Copy every line of the data below word for word. Leave out the pictures.

» **Stored dataset items**
=======

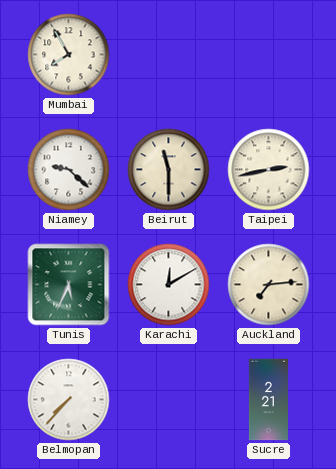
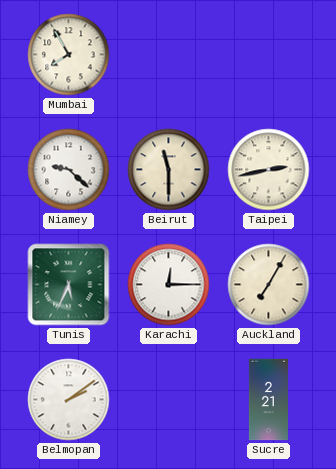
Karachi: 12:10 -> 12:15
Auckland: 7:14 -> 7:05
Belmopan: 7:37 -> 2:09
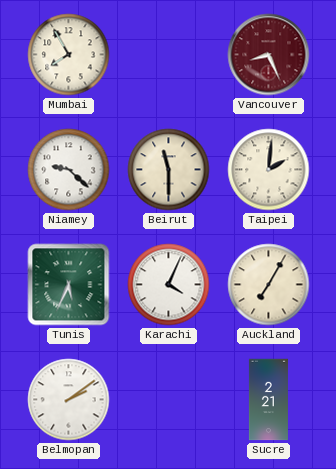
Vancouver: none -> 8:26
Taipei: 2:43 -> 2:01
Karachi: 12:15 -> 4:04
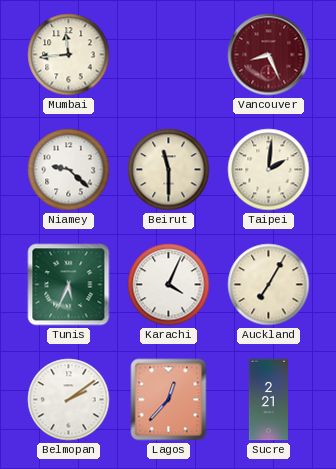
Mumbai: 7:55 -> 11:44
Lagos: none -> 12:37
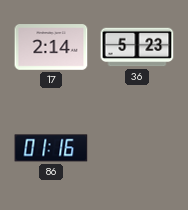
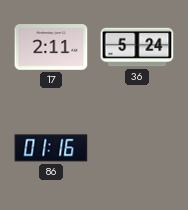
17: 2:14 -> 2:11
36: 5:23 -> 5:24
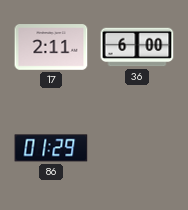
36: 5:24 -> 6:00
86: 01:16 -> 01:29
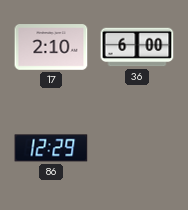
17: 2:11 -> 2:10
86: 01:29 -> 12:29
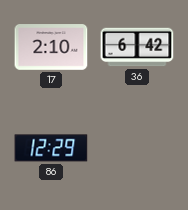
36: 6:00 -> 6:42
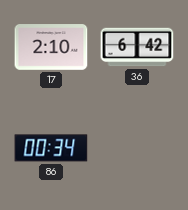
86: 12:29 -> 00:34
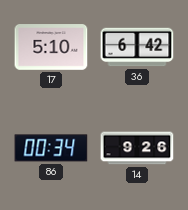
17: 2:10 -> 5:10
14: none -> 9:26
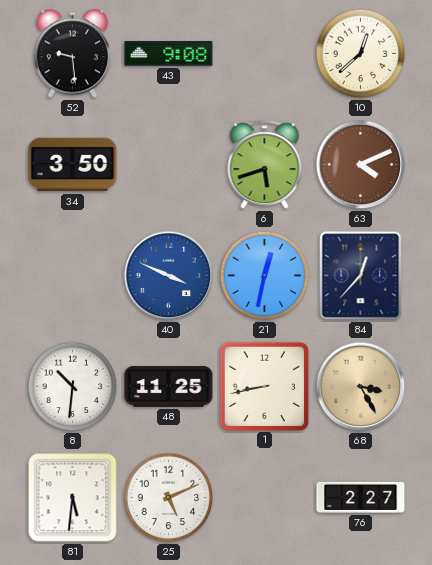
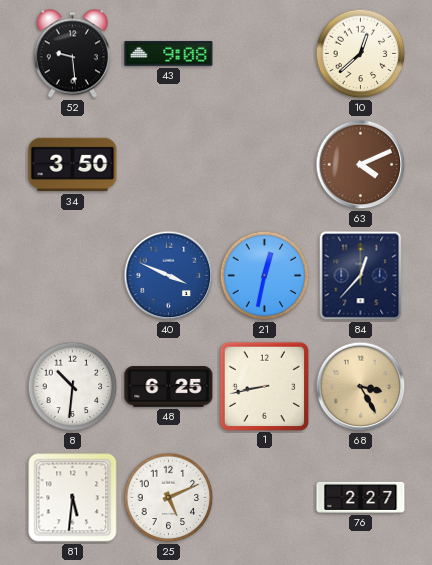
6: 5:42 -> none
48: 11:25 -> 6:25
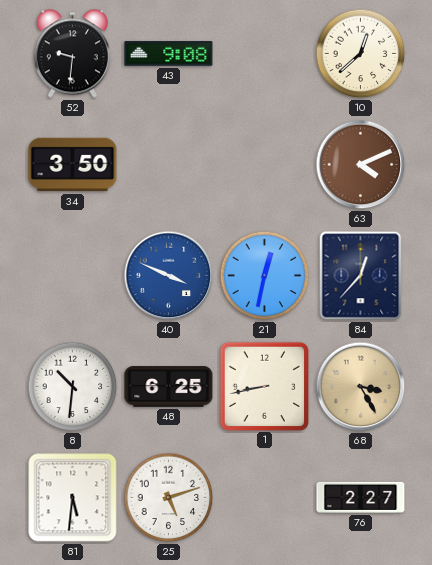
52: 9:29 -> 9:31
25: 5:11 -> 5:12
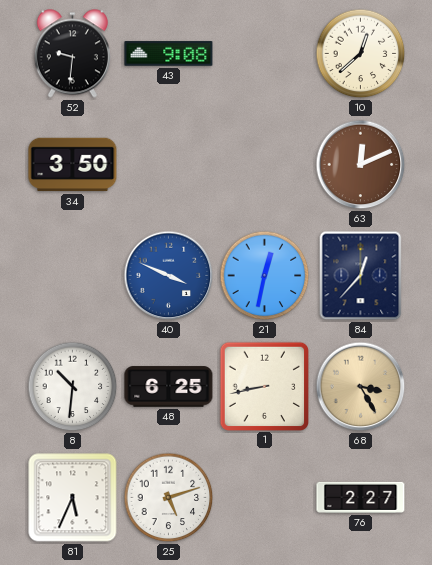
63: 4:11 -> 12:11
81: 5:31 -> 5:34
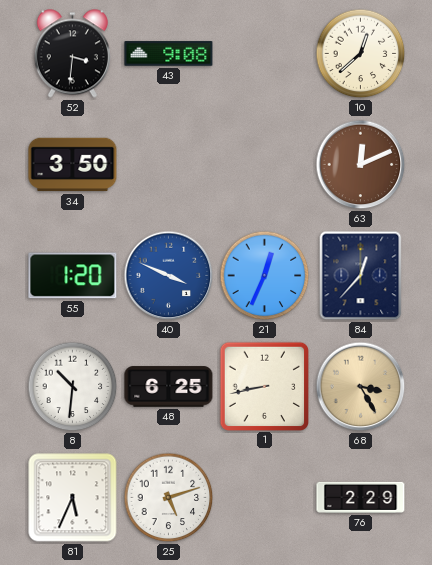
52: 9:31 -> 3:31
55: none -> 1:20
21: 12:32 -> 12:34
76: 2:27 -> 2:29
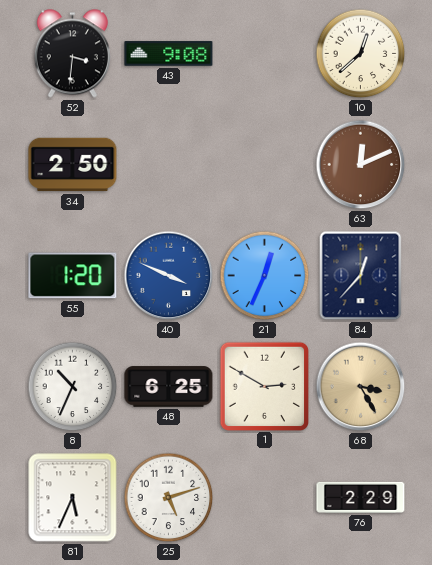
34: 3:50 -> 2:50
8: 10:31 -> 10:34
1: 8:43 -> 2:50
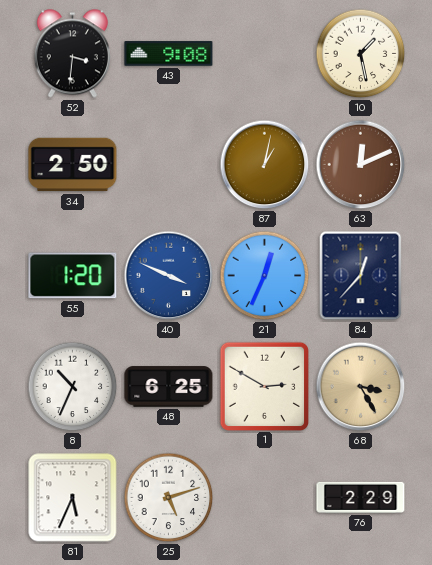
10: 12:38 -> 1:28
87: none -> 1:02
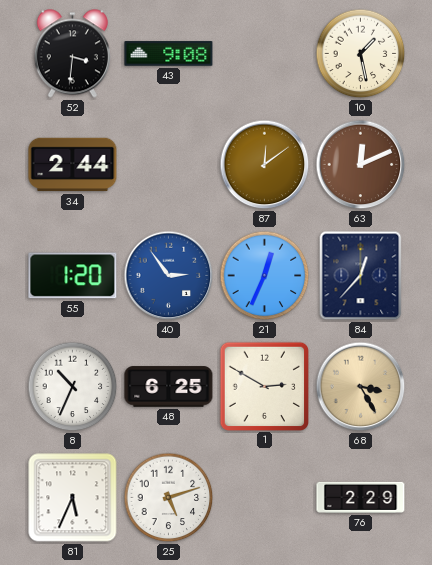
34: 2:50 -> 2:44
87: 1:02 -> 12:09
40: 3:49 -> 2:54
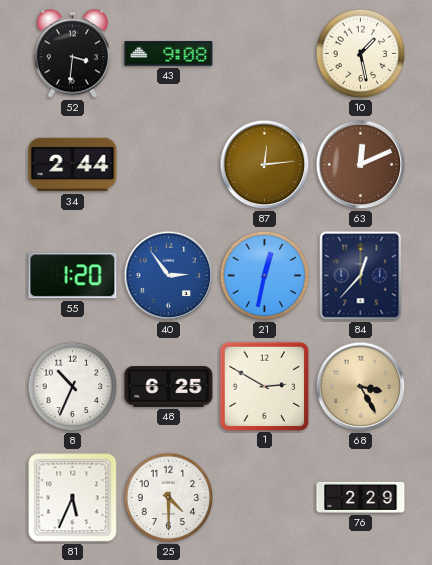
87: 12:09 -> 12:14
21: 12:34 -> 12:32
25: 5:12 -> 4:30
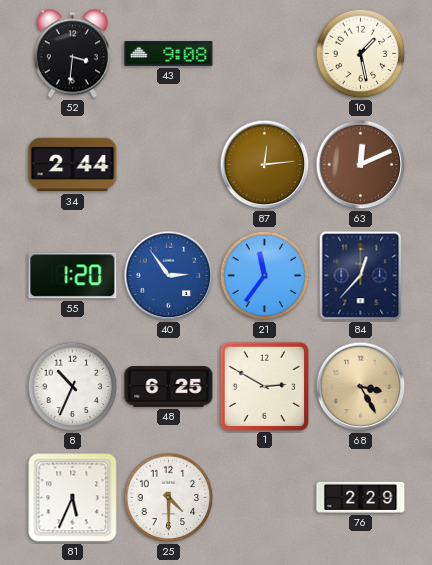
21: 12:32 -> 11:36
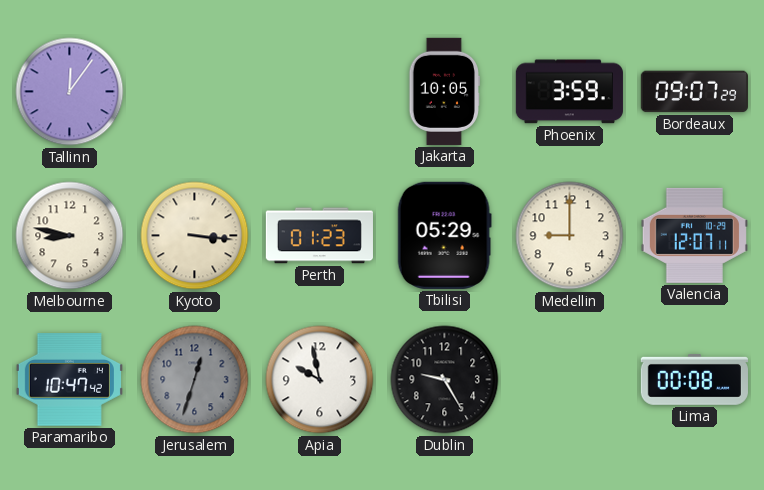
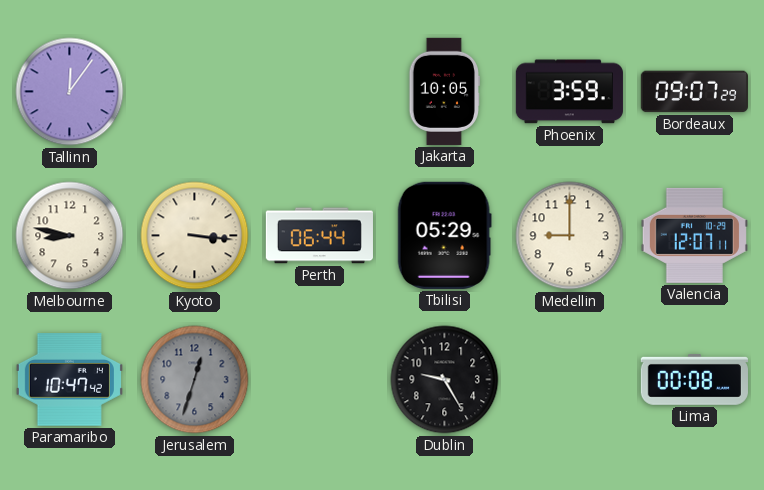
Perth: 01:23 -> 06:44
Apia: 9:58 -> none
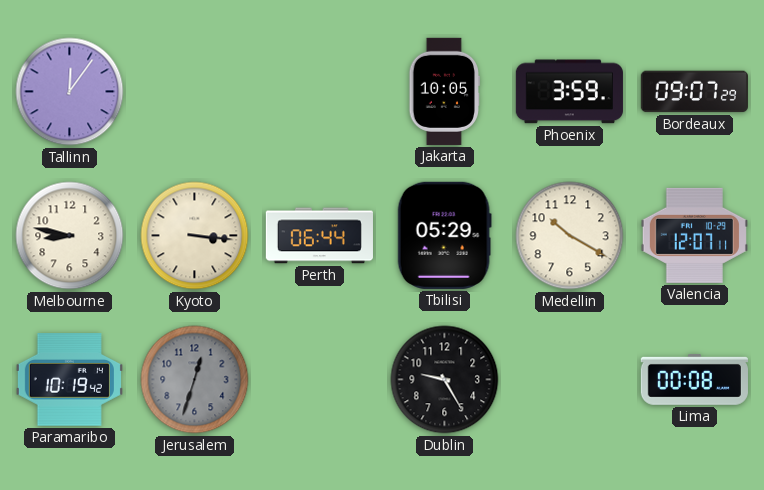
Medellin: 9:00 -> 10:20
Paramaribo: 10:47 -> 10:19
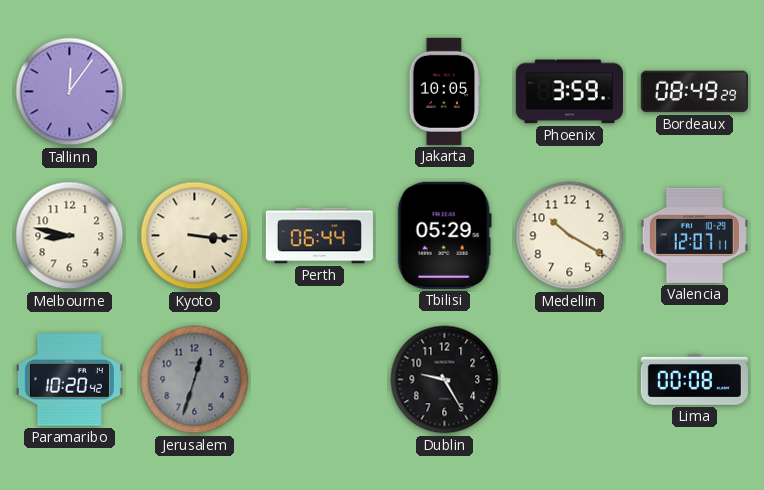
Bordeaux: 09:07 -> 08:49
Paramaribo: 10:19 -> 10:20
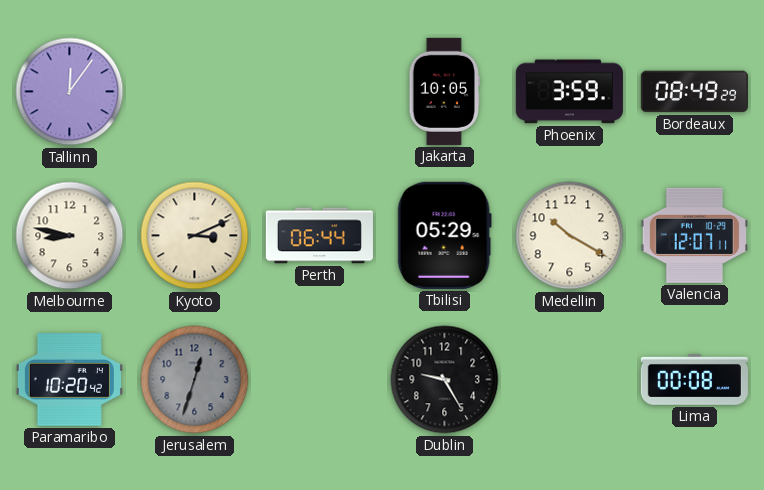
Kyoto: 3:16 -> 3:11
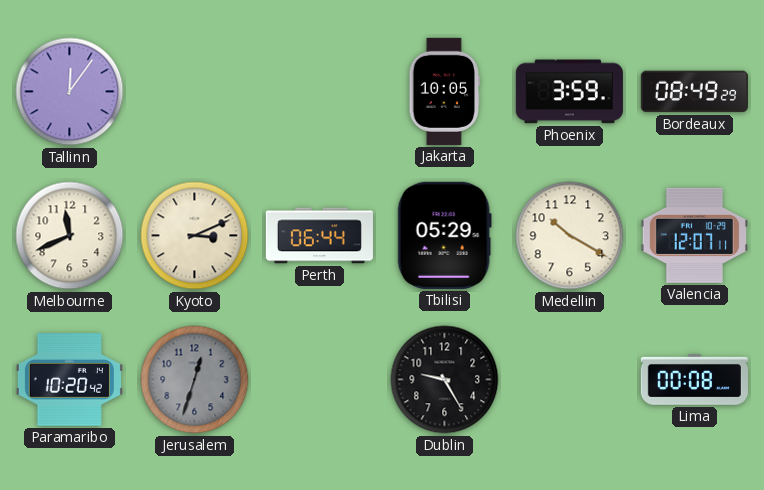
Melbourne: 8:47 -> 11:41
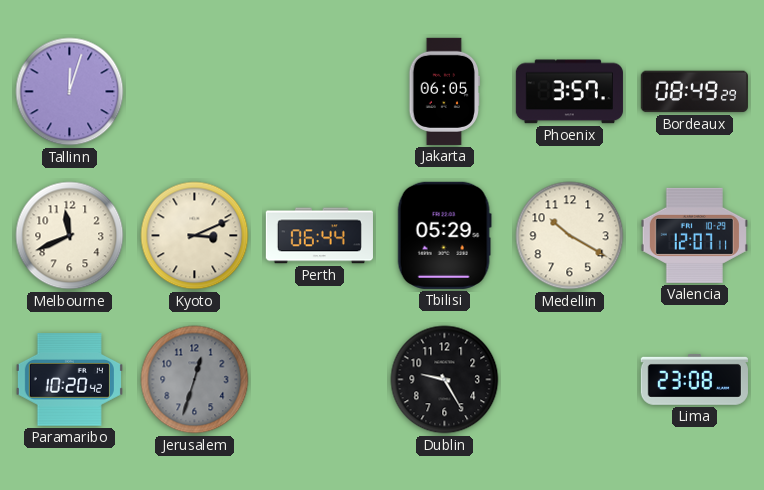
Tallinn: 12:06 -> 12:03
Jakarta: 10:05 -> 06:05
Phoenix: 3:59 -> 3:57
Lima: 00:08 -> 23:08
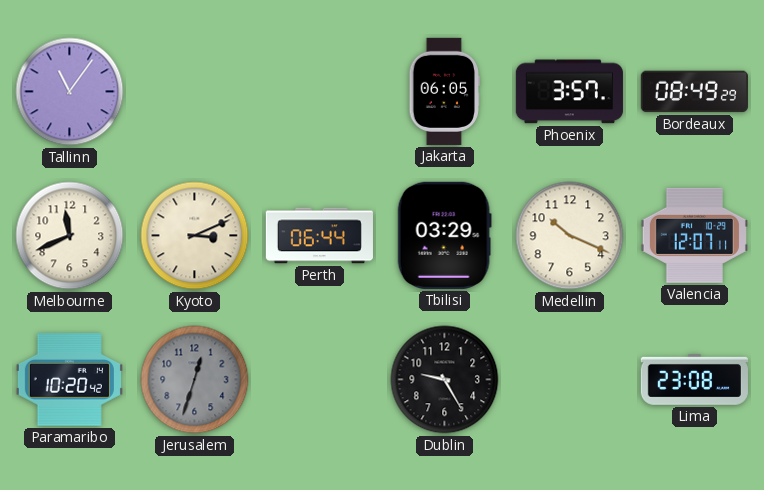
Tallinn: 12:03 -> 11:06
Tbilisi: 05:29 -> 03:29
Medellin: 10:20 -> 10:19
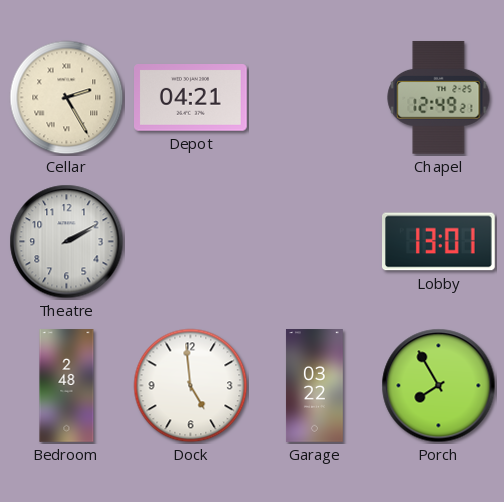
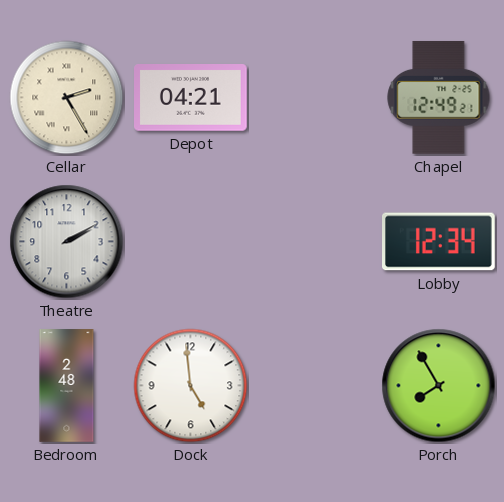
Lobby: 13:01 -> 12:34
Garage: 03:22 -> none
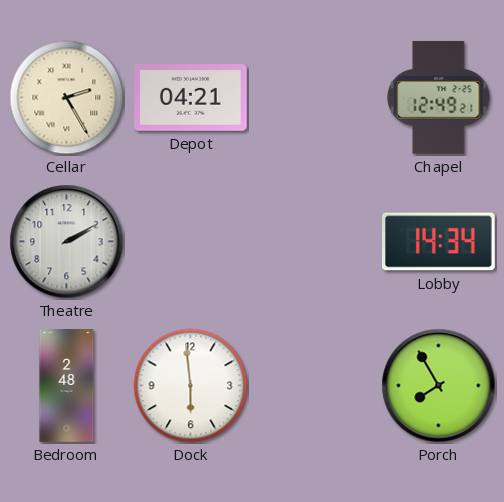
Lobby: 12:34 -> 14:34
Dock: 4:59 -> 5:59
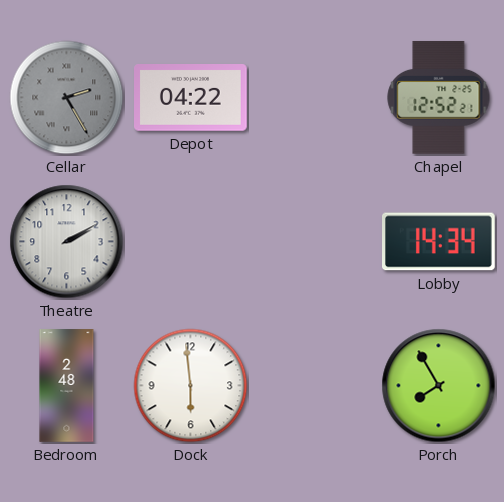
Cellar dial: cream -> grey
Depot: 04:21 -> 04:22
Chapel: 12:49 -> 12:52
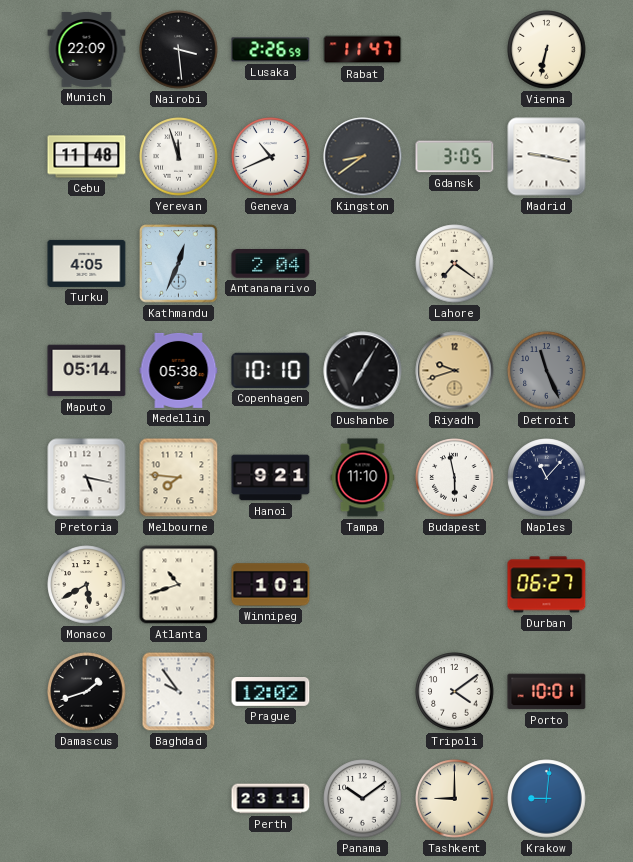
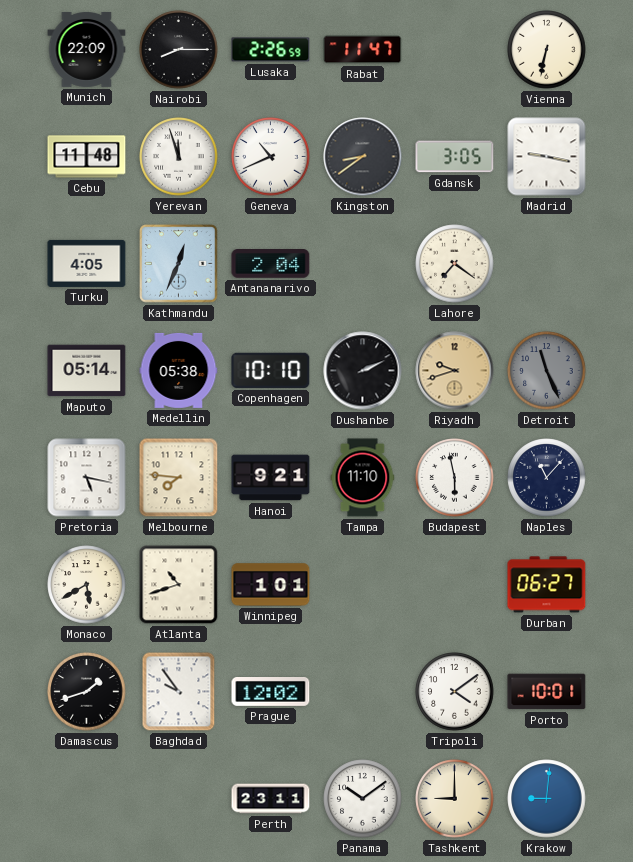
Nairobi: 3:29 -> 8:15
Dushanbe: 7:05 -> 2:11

=======

» **RESULT OF THE EXERCISE**
Karachi: 12:10 -> 12:15
Auckland: 7:14 -> 7:05
Belmopan: 7:37 -> 2:09
Vancouver: none -> 8:26
Taipei: 2:43 -> 2:01
Karachi: 12:15 -> 4:04
Mumbai: 7:55 -> 11:44
Lagos: none -> 12:37
17: 2:14 -> 2:11
36: 5:23 -> 5:24
36: 5:24 -> 6:00
86: 01:16 -> 01:29
17: 2:11 -> 2:10
86: 01:29 -> 12:29
36: 6:00 -> 6:42
86: 12:29 -> 00:34
17: 2:10 -> 5:10
14: none -> 9:26
6: 5:42 -> none
48: 11:25 -> 6:25
52: 9:29 -> 9:31
25: 5:11 -> 5:12
63: 4:11 -> 12:11
81: 5:31 -> 5:34
52: 9:31 -> 3:31
55: none -> 1:20
21: 12:32 -> 12:34
76: 2:27 -> 2:29
34: 3:50 -> 2:50
8: 10:31 -> 10:34
1: 8:43 -> 2:50
10: 12:38 -> 1:28
87: none -> 1:02
34: 2:50 -> 2:44
87: 1:02 -> 12:09
40: 3:49 -> 2:54
87: 12:09 -> 12:14
21: 12:34 -> 12:32
25: 5:12 -> 4:30
21: 12:32 -> 11:36
Perth: 01:23 -> 06:44
Apia: 9:58 -> none
Medellin: 9:00 -> 10:20
Paramaribo: 10:47 -> 10:19
Bordeaux: 09:07 -> 08:49
Paramaribo: 10:19 -> 10:20
Kyoto: 3:16 -> 3:11
Melbourne: 8:47 -> 11:41
Tallinn: 12:06 -> 12:03
Jakarta: 10:05 -> 06:05
Phoenix: 3:59 -> 3:57
Lima: 00:08 -> 23:08
Tallinn: 12:03 -> 11:06
Tbilisi: 05:29 -> 03:29
Medellin: 10:20 -> 10:19
Lobby: 13:01 -> 12:34
Garage: 03:22 -> none
Lobby: 12:34 -> 14:34
Dock: 4:59 -> 5:59
Cellar dial: cream -> grey
Depot: 04:21 -> 04:22
Chapel: 12:49 -> 12:52
Nairobi: 3:29 -> 8:15
Dushanbe: 7:05 -> 2:11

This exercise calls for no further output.